START Record excerpts

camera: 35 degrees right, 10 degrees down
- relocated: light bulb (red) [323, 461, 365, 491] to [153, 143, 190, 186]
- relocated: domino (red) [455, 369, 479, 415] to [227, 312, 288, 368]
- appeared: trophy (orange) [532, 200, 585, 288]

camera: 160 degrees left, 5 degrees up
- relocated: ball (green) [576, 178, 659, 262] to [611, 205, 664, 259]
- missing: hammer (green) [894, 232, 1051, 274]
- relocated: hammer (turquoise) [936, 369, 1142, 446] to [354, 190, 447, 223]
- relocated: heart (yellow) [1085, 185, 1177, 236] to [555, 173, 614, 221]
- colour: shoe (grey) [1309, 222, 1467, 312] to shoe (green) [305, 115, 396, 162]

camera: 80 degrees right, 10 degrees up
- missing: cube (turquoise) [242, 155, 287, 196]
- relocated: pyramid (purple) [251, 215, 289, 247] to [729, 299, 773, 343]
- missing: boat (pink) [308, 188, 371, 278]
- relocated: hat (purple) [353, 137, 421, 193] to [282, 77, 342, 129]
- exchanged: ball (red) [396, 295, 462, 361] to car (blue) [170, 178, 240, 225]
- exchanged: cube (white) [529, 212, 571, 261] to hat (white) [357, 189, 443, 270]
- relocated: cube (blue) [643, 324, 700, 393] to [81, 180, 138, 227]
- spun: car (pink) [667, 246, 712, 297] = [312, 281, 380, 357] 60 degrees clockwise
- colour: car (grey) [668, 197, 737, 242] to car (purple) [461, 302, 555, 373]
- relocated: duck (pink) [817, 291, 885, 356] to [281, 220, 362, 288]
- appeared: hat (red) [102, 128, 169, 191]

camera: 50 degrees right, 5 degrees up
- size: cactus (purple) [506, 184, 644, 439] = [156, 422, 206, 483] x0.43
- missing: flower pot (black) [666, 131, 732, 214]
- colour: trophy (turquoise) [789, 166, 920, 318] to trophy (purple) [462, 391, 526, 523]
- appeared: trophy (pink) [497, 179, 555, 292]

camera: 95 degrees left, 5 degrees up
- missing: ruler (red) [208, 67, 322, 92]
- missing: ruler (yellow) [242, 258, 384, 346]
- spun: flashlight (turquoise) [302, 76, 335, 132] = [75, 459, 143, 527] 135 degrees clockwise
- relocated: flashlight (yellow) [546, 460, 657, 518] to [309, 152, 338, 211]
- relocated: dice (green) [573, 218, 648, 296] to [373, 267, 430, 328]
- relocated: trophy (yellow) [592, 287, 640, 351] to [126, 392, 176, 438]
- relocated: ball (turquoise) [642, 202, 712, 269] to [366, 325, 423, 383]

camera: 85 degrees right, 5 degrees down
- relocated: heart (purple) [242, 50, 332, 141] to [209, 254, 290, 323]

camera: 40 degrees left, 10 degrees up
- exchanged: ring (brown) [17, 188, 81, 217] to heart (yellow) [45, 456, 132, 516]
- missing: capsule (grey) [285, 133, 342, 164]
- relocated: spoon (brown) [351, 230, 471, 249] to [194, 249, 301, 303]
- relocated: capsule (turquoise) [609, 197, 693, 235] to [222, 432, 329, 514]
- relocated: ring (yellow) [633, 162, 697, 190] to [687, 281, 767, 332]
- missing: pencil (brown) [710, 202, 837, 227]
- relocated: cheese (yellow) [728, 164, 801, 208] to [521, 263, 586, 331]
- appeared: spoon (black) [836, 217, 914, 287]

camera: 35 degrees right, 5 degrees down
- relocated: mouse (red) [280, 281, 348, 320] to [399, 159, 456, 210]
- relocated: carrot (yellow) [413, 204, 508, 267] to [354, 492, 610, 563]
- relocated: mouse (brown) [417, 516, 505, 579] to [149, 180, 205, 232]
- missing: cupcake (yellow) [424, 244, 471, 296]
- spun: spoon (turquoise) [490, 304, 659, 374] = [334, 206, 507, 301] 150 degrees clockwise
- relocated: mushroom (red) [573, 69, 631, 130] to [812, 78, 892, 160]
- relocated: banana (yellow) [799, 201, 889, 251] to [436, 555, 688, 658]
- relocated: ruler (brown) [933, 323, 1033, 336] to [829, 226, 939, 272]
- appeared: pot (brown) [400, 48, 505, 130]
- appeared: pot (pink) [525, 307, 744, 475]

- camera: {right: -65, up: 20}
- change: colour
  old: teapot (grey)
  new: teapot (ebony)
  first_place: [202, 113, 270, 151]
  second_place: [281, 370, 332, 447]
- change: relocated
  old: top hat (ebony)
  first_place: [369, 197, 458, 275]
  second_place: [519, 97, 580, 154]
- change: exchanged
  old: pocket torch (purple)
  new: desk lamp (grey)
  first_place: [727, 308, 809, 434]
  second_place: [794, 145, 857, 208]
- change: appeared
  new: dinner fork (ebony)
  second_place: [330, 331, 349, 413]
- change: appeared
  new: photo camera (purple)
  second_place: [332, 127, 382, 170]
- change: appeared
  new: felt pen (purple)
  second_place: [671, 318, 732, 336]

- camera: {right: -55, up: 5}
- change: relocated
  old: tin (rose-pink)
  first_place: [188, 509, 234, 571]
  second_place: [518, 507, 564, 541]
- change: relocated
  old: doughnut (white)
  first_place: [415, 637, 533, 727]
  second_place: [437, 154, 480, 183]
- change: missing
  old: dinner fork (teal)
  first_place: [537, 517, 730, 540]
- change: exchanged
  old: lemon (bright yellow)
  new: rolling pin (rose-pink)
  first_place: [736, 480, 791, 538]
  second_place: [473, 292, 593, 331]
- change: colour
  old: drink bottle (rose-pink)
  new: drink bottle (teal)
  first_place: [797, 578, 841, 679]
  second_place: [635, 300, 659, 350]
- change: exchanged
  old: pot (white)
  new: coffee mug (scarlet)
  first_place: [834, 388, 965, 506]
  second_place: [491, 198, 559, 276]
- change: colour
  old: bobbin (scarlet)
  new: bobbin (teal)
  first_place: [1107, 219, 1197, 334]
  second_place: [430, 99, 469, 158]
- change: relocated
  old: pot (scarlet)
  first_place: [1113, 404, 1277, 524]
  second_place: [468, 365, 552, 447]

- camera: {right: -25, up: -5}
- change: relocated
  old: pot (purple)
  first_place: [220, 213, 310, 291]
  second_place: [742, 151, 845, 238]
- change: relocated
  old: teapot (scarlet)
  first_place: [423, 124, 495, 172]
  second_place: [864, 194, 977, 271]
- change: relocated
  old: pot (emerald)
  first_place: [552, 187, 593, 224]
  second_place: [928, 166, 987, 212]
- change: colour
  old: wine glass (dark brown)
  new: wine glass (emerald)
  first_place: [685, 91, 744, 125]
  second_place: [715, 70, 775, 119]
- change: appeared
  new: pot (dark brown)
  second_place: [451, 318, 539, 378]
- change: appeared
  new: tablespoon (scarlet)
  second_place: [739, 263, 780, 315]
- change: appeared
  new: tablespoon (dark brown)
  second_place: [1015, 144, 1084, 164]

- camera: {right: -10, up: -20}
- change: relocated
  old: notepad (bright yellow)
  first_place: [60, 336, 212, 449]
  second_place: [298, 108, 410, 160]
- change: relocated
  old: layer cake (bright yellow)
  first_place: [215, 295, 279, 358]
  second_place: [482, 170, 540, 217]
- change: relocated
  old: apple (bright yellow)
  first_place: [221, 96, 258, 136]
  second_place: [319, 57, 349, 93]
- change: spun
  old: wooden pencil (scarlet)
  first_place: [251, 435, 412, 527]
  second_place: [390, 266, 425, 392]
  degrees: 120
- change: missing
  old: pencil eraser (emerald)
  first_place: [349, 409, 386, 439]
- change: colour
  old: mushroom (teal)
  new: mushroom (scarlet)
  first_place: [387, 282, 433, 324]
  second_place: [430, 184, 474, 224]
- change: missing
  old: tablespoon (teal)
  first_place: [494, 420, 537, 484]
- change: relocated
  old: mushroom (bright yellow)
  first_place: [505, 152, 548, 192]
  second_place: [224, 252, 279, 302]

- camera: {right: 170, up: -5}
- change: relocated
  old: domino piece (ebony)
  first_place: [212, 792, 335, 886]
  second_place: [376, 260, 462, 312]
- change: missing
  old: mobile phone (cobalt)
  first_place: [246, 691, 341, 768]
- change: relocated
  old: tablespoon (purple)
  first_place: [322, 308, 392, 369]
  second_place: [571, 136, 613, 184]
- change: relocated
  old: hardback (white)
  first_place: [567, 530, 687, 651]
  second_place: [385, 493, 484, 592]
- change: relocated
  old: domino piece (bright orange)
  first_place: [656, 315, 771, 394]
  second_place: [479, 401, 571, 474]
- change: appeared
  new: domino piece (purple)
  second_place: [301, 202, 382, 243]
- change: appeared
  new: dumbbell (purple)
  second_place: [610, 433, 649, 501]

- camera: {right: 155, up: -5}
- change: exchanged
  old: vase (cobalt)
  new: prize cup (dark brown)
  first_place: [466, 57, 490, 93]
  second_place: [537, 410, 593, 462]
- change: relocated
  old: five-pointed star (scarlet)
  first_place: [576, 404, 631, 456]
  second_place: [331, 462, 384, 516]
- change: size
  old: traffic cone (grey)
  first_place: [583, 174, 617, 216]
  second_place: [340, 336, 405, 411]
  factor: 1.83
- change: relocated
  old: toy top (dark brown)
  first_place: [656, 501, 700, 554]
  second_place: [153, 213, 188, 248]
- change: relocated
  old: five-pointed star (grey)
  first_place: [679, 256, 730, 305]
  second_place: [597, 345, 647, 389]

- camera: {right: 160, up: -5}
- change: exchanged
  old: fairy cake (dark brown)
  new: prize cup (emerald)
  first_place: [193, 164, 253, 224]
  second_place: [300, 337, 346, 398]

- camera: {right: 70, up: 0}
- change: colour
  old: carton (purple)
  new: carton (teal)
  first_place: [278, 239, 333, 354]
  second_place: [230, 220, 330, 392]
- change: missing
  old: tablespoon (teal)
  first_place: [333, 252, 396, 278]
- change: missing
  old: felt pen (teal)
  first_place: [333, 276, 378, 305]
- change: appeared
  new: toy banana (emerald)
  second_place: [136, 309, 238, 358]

END Record excerpts

■ **Action item**
Wherever the word "orange" appears in the listing above, copy the whole line.

■ **Exercise answer**
- appeared: trophy (orange) [532, 200, 585, 288]
  old: domino piece (bright orange)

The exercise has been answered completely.